**WORK ITEM**. Using the listing below, report all lines holding the word "green".

**EXCERPTED RECORDS**.
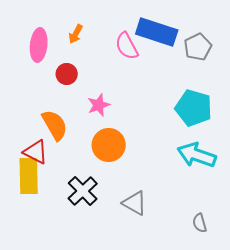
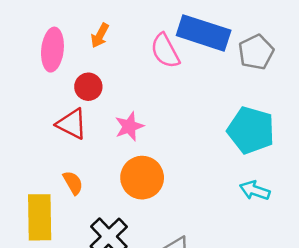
orange semicircle: (55, 125) -> (73, 183), moved, size x0.6
red triangle: (36, 152) -> (72, 124), moved
cyan arrow: (197, 155) -> (255, 190), size x0.6

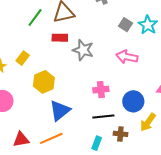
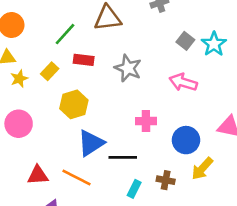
green line: (35, 17) -> (65, 34), moved
red rectangle: (60, 38) -> (84, 60), moved
black line: (103, 117) -> (123, 157), moved
orange line: (51, 138) -> (77, 178), turned 45

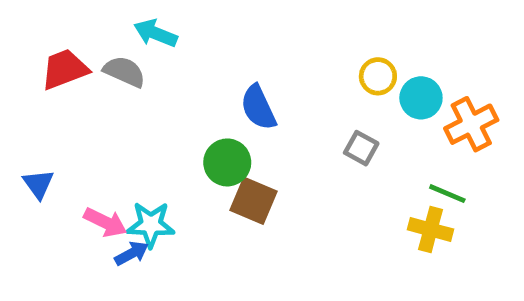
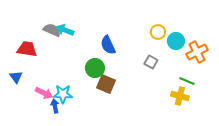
cyan arrow: (155, 33) -> (65, 30), moved
red trapezoid: (65, 69) -> (27, 49), moved, turned 30
blue arrow: (132, 253) -> (55, 106), turned -72

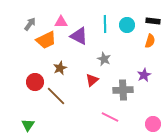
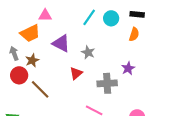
gray arrow: (30, 24) -> (14, 53), moved, turned -56
cyan line: (105, 24) -> (89, 17), turned 36
purple triangle: (79, 36) -> (61, 43), moved
brown star: (60, 68) -> (32, 60), moved

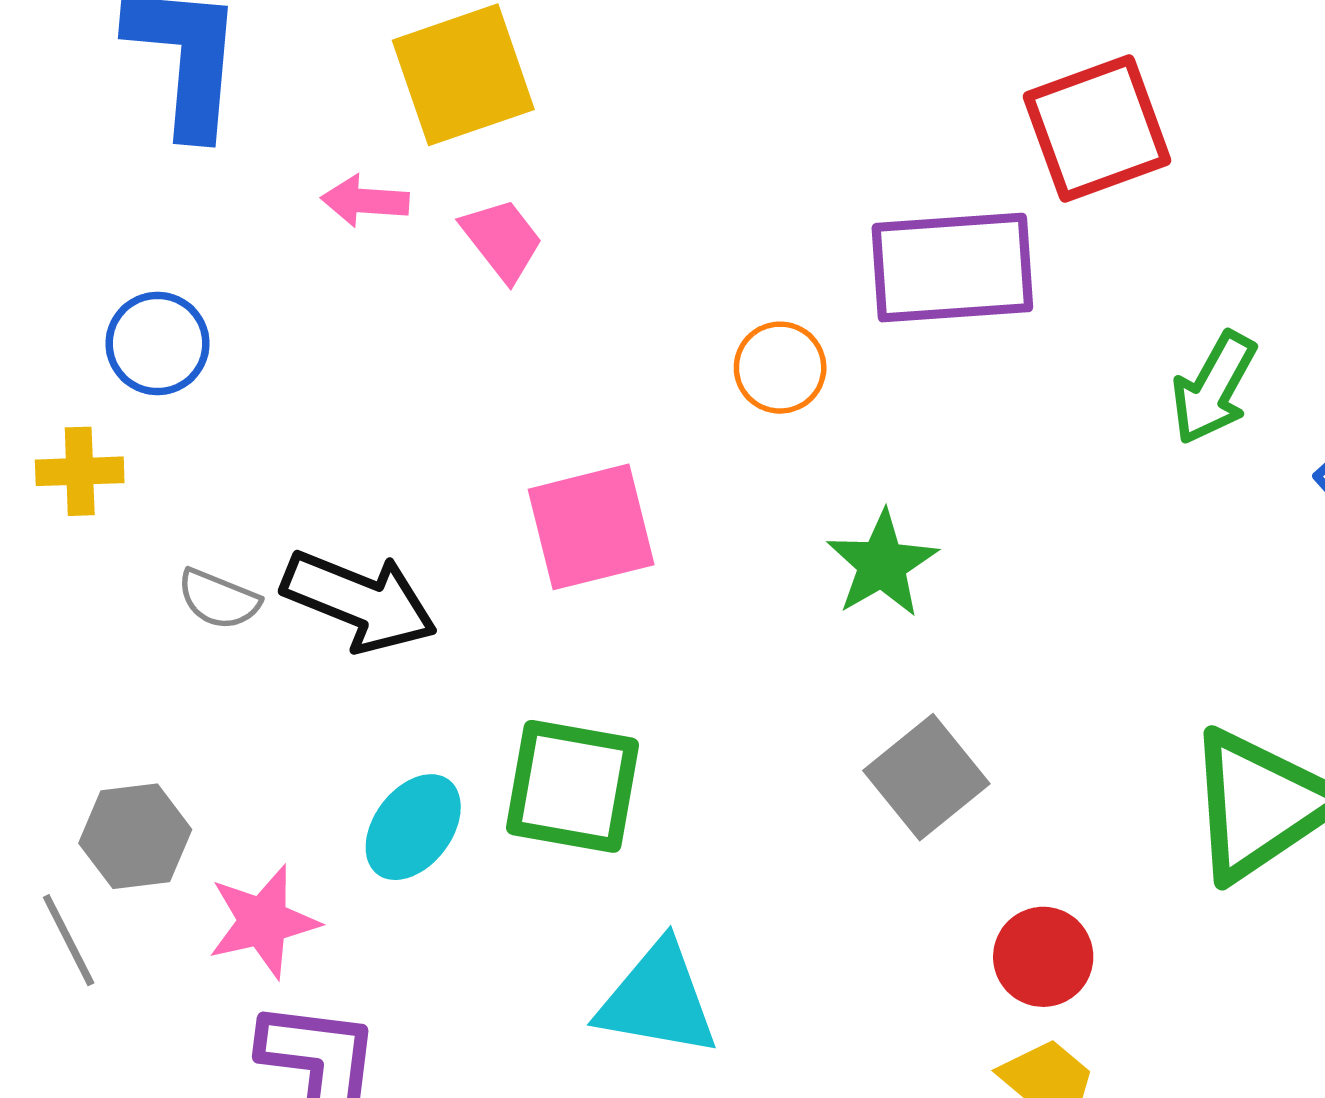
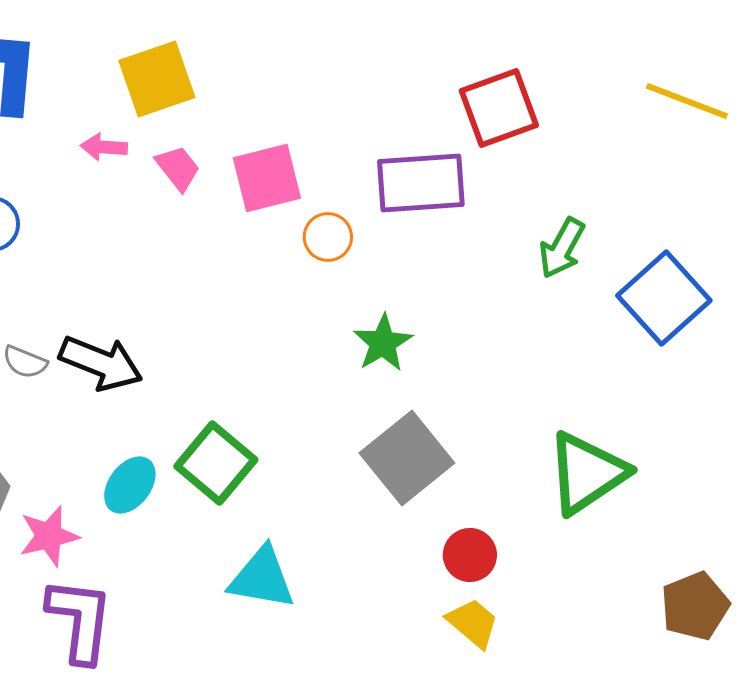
pink square: (591, 527) -> (267, 178), moved
gray square: (926, 777) -> (407, 458), size x1.4
green square: (573, 786) -> (216, 463), turned 30

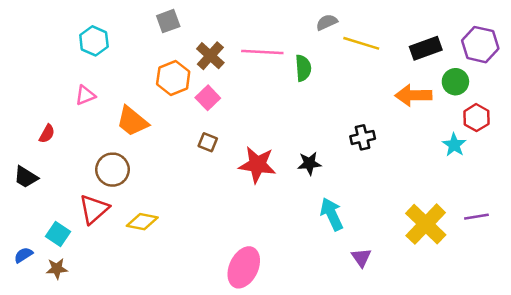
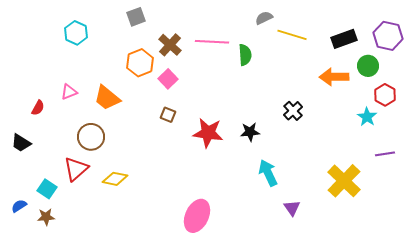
pink triangle: (85, 95) -> (69, 92), moved
black cross: (363, 137) -> (293, 111), turned -30
purple line: (476, 217) -> (385, 154), moved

**TASK RESPONSE**.
green line: (35, 17) -> (65, 34), moved
green square: (573, 786) -> (216, 463), turned 30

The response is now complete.